EXERCISE PROMPT: Transcribe each line of the material as it is, and drop any picture.

SUPPLIED INFORMATION:
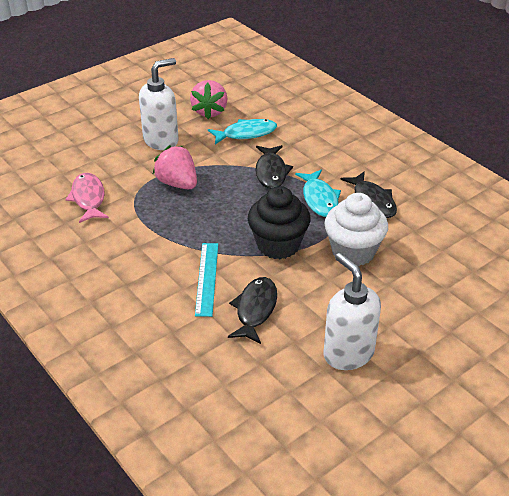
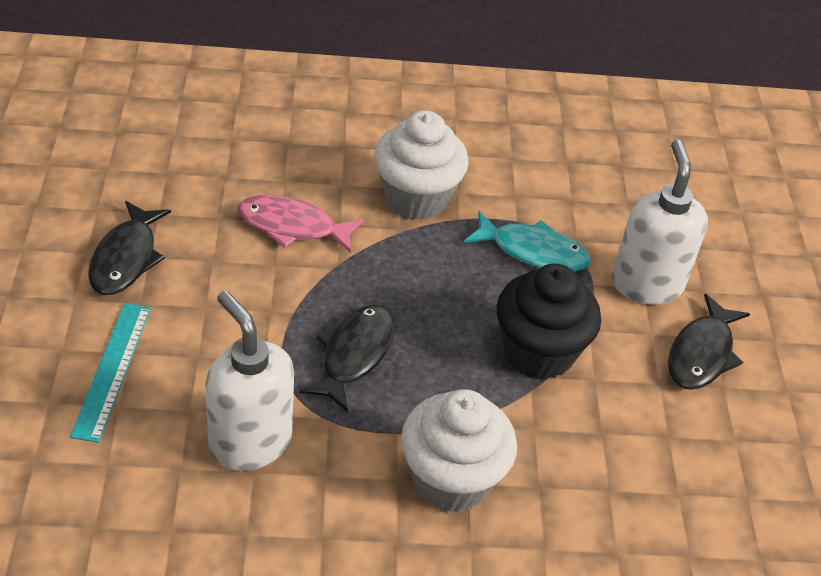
pink strawberry: 2 -> 0
turquoise fish: 2 -> 1
white cupcake: 1 -> 2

EXPECTED ANSWER:
pink strawberry: 2 -> 0
turquoise fish: 2 -> 1
white cupcake: 1 -> 2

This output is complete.